→ **STORED ROWS**:
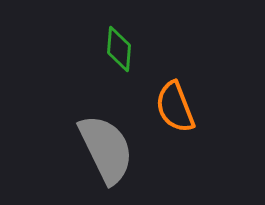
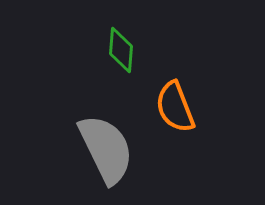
green diamond: moved 2 px right, 1 px down
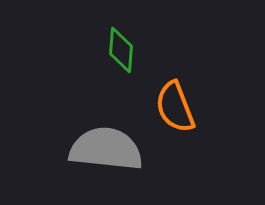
gray semicircle: rotated 58 degrees counterclockwise
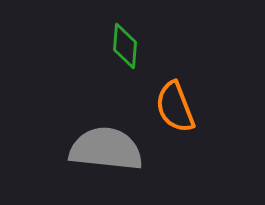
green diamond: moved 4 px right, 4 px up
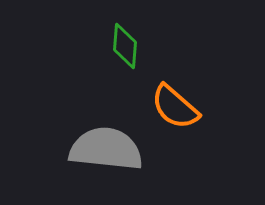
orange semicircle: rotated 28 degrees counterclockwise
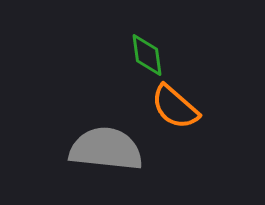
green diamond: moved 22 px right, 9 px down; rotated 12 degrees counterclockwise
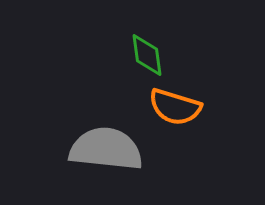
orange semicircle: rotated 24 degrees counterclockwise
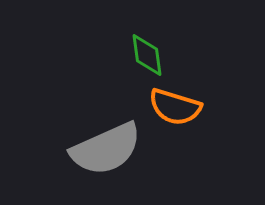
gray semicircle: rotated 150 degrees clockwise
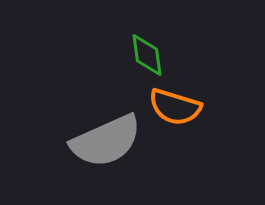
gray semicircle: moved 8 px up
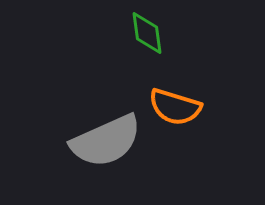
green diamond: moved 22 px up
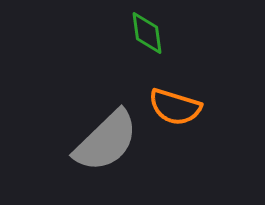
gray semicircle: rotated 20 degrees counterclockwise
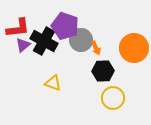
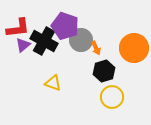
black hexagon: moved 1 px right; rotated 15 degrees counterclockwise
yellow circle: moved 1 px left, 1 px up
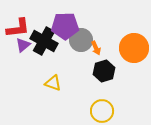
purple pentagon: rotated 20 degrees counterclockwise
yellow circle: moved 10 px left, 14 px down
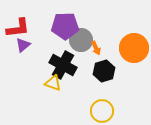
black cross: moved 19 px right, 24 px down
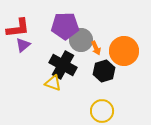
orange circle: moved 10 px left, 3 px down
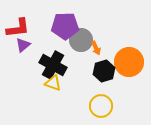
orange circle: moved 5 px right, 11 px down
black cross: moved 10 px left
yellow circle: moved 1 px left, 5 px up
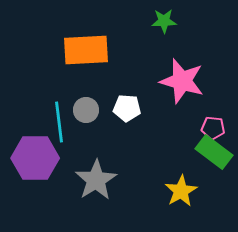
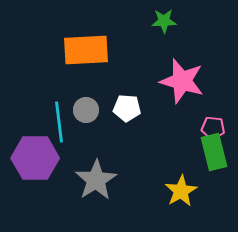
green rectangle: rotated 39 degrees clockwise
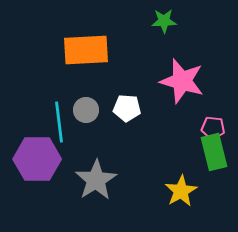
purple hexagon: moved 2 px right, 1 px down
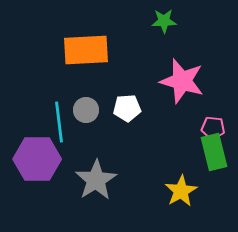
white pentagon: rotated 8 degrees counterclockwise
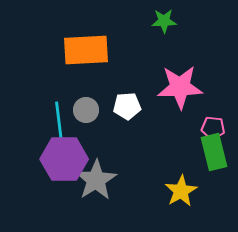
pink star: moved 2 px left, 6 px down; rotated 18 degrees counterclockwise
white pentagon: moved 2 px up
purple hexagon: moved 27 px right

→ **STATED PROBLEM**: Print every text line from all the records above word for word, leaving out the pictures.

→ **THE REPLY**:
green diamond: moved 2 px right, 1 px down
gray semicircle: rotated 58 degrees counterclockwise
green diamond: moved 4 px right, 4 px up
orange semicircle: rotated 28 degrees counterclockwise
green diamond: moved 22 px right, 9 px down; rotated 12 degrees counterclockwise
orange semicircle: rotated 24 degrees counterclockwise
gray semicircle: rotated 150 degrees clockwise
gray semicircle: moved 8 px up
green diamond: moved 22 px up
gray semicircle: rotated 20 degrees counterclockwise
black hexagon: moved 1 px right; rotated 15 degrees counterclockwise
yellow circle: moved 1 px left, 1 px up
purple pentagon: rotated 20 degrees counterclockwise
yellow circle: moved 10 px left, 14 px down
black cross: moved 19 px right, 24 px down
orange circle: moved 10 px left, 3 px down
orange circle: moved 5 px right, 11 px down
black cross: moved 10 px left
yellow circle: moved 1 px left, 5 px up
green rectangle: rotated 39 degrees clockwise
purple hexagon: moved 2 px right, 1 px down
white pentagon: rotated 8 degrees counterclockwise
pink star: moved 2 px left, 6 px down; rotated 18 degrees counterclockwise
white pentagon: moved 2 px up
purple hexagon: moved 27 px right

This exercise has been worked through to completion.